Start of Data extracts

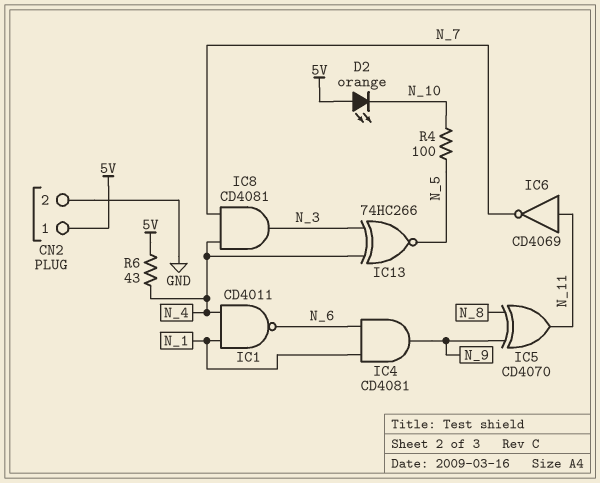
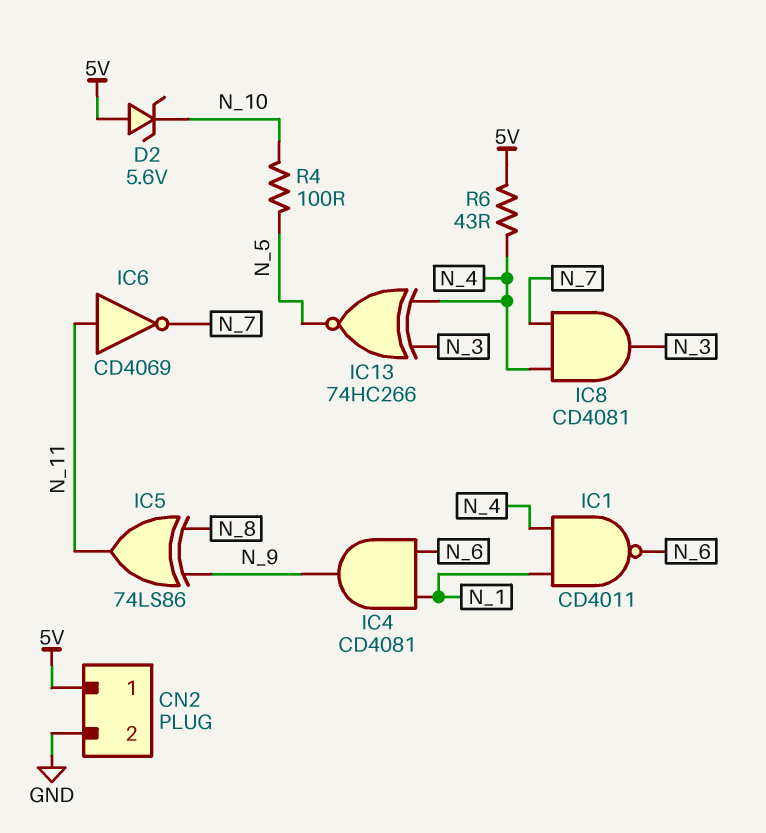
D2: LED orange (A 5V, K N_10) -> zener 5.6V (A 5V, K N_10)
IC5: XOR CD4070 (in N_8, in N_9, out N_11) -> XOR 74LS86 (in N_8, in N_9, out N_11)

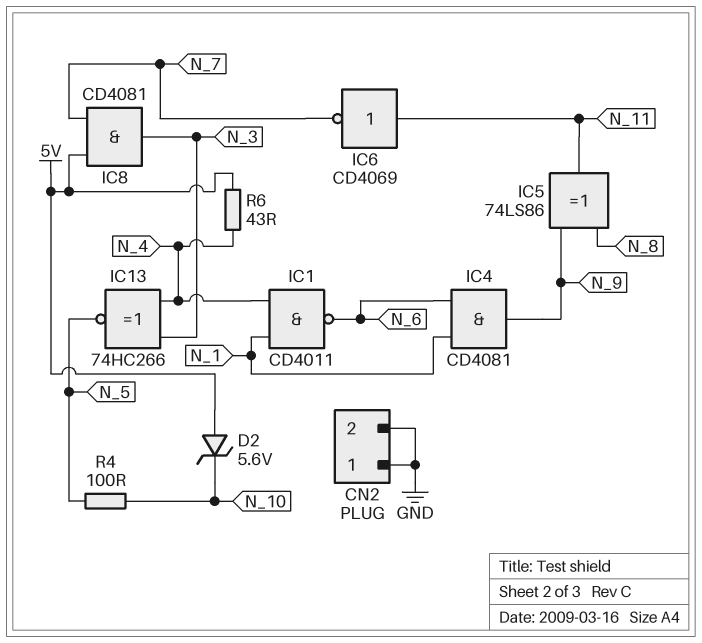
CN2 pin 1: 5V -> GND
IC8: AND CD4081 (in N_4, in N_7, out N_3) -> AND CD4081 (in 5V, in N_7, out N_3)

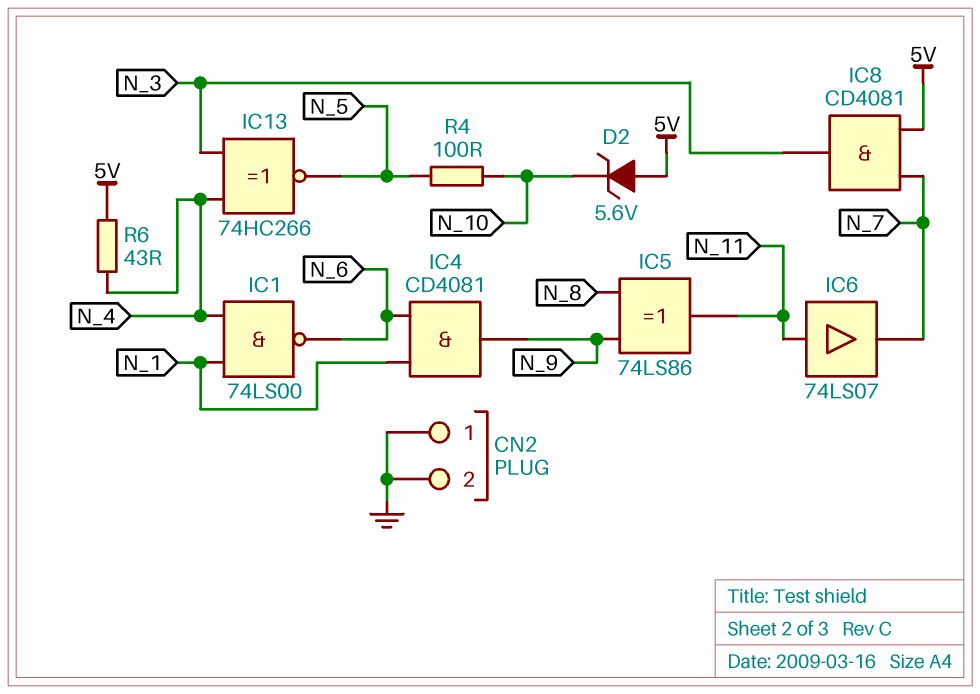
IC1: NAND CD4011 (in N_1, in N_4, out N_6) -> NAND 74LS00 (in N_1, in N_4, out N_6)
IC6: NOT CD4069 (in N_11, out N_7) -> buffer 74LS07 (in N_11, out N_7)

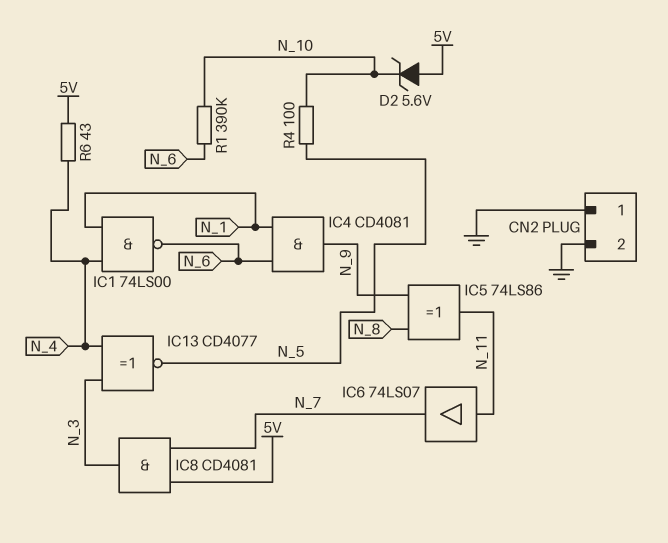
IC13: XNOR 74HC266 (in N_3, in N_4, out N_5) -> XNOR CD4077 (in N_3, in N_4, out N_5)
R1: none -> 390k (N_6, N_10)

End of Data extracts

Action item:
All of the entries above need to be transcribed exactly, except for the pictures.

Solution below:
D2: LED orange (A 5V, K N_10) -> zener 5.6V (A 5V, K N_10)
IC5: XOR CD4070 (in N_8, in N_9, out N_11) -> XOR 74LS86 (in N_8, in N_9, out N_11)

CN2 pin 1: 5V -> GND
IC8: AND CD4081 (in N_4, in N_7, out N_3) -> AND CD4081 (in 5V, in N_7, out N_3)

IC1: NAND CD4011 (in N_1, in N_4, out N_6) -> NAND 74LS00 (in N_1, in N_4, out N_6)
IC6: NOT CD4069 (in N_11, out N_7) -> buffer 74LS07 (in N_11, out N_7)

IC13: XNOR 74HC266 (in N_3, in N_4, out N_5) -> XNOR CD4077 (in N_3, in N_4, out N_5)
R1: none -> 390k (N_6, N_10)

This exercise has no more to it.